Work order => Would you filter these records and copy every line that has the word "pink"?

Before-and-after coordinate records:
# # # # # # #
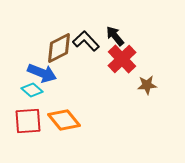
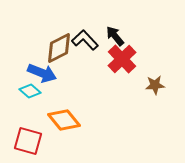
black L-shape: moved 1 px left, 1 px up
brown star: moved 8 px right
cyan diamond: moved 2 px left, 1 px down
red square: moved 20 px down; rotated 20 degrees clockwise
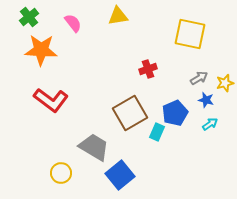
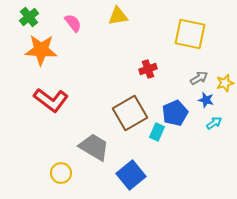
cyan arrow: moved 4 px right, 1 px up
blue square: moved 11 px right
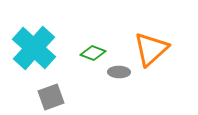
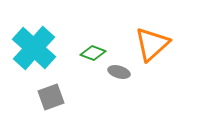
orange triangle: moved 1 px right, 5 px up
gray ellipse: rotated 15 degrees clockwise
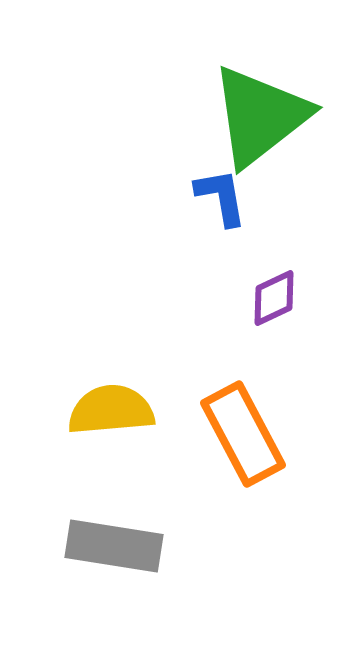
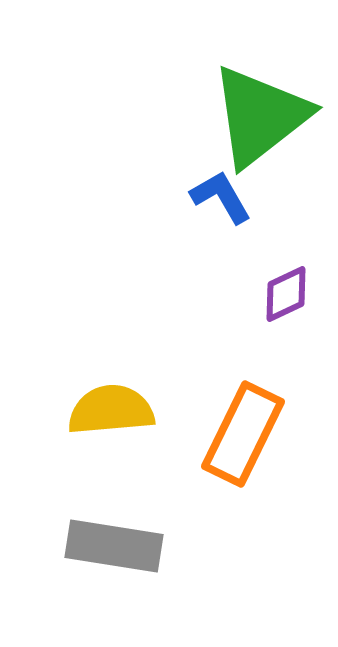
blue L-shape: rotated 20 degrees counterclockwise
purple diamond: moved 12 px right, 4 px up
orange rectangle: rotated 54 degrees clockwise
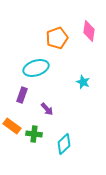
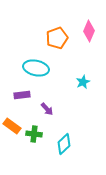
pink diamond: rotated 15 degrees clockwise
cyan ellipse: rotated 30 degrees clockwise
cyan star: rotated 24 degrees clockwise
purple rectangle: rotated 63 degrees clockwise
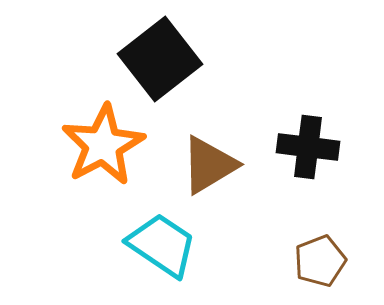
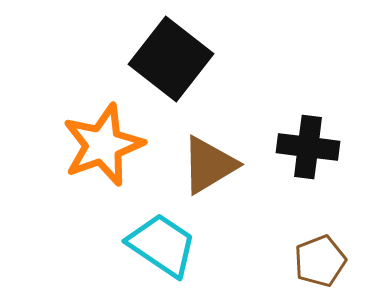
black square: moved 11 px right; rotated 14 degrees counterclockwise
orange star: rotated 8 degrees clockwise
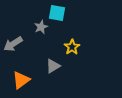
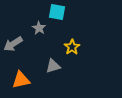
cyan square: moved 1 px up
gray star: moved 2 px left, 1 px down; rotated 16 degrees counterclockwise
gray triangle: rotated 14 degrees clockwise
orange triangle: rotated 24 degrees clockwise
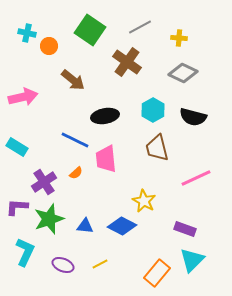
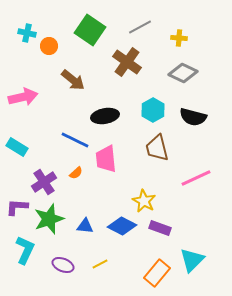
purple rectangle: moved 25 px left, 1 px up
cyan L-shape: moved 2 px up
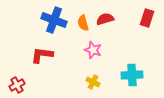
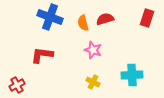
blue cross: moved 4 px left, 3 px up
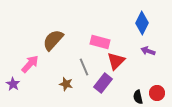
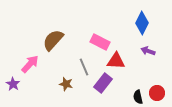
pink rectangle: rotated 12 degrees clockwise
red triangle: rotated 48 degrees clockwise
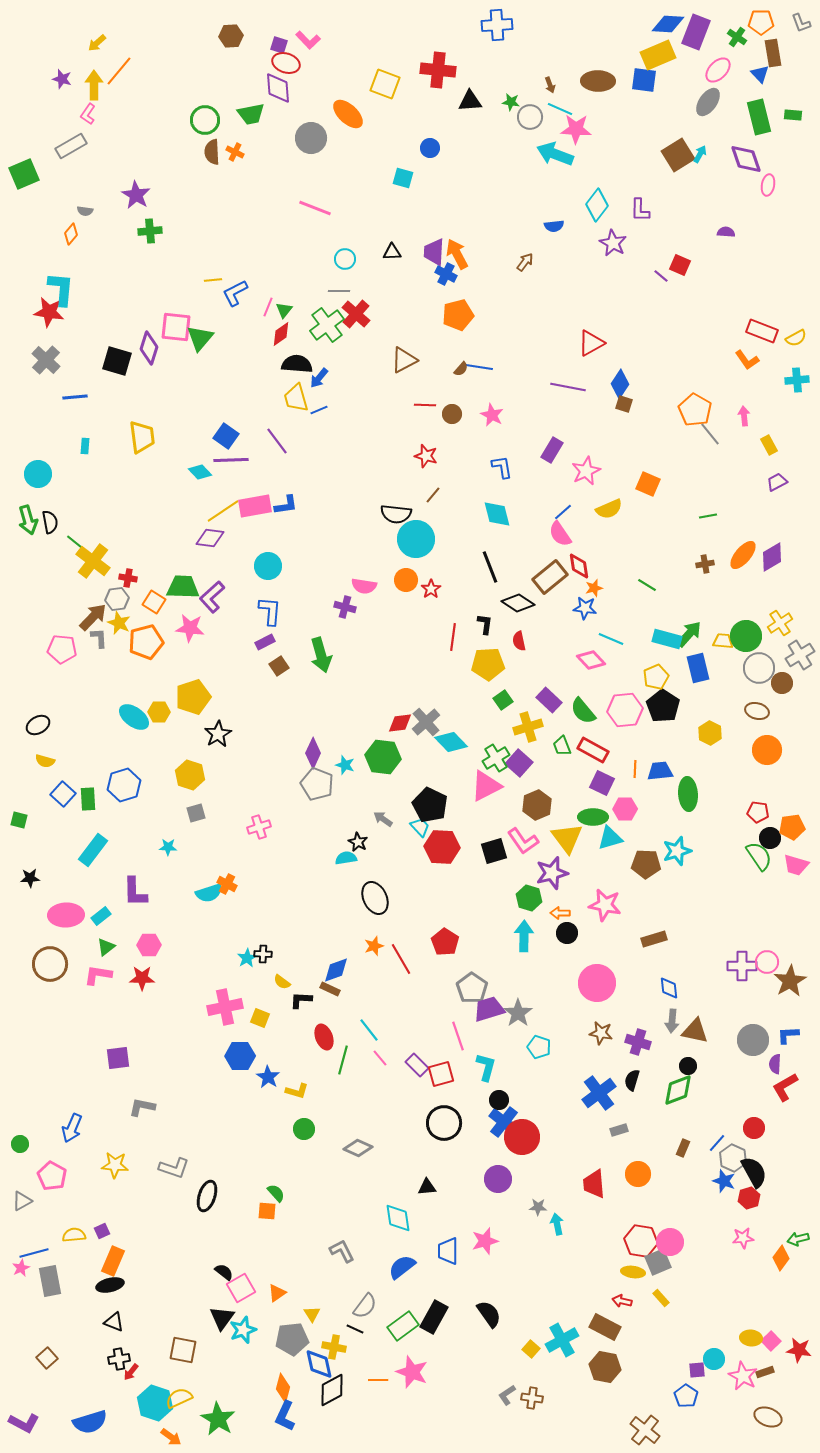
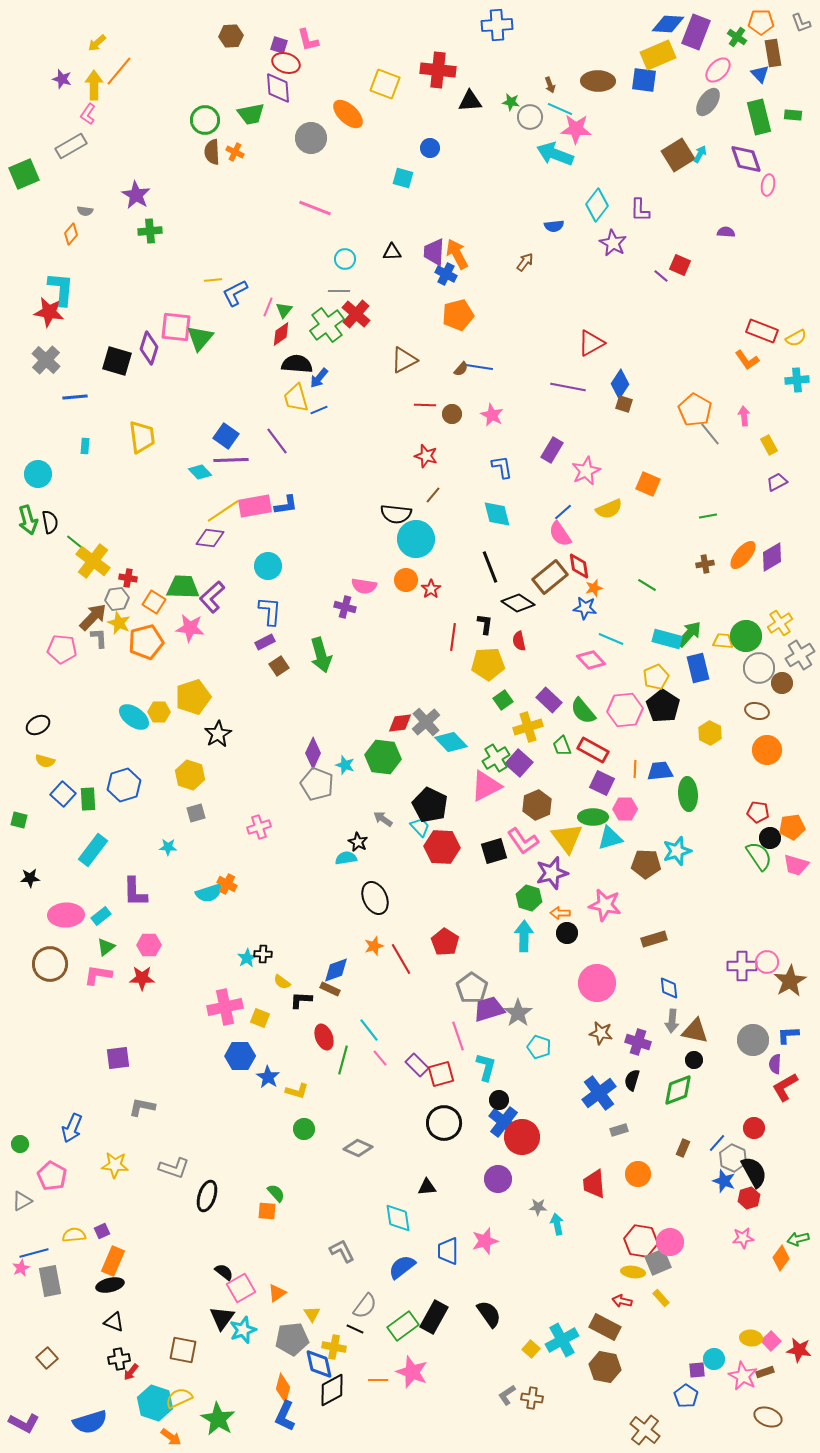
pink L-shape at (308, 40): rotated 30 degrees clockwise
black circle at (688, 1066): moved 6 px right, 6 px up
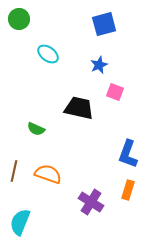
# # # # # # #
Reply to the task =>
pink diamond: rotated 15 degrees clockwise
pink rectangle: rotated 12 degrees clockwise
pink L-shape at (308, 40): rotated 30 degrees clockwise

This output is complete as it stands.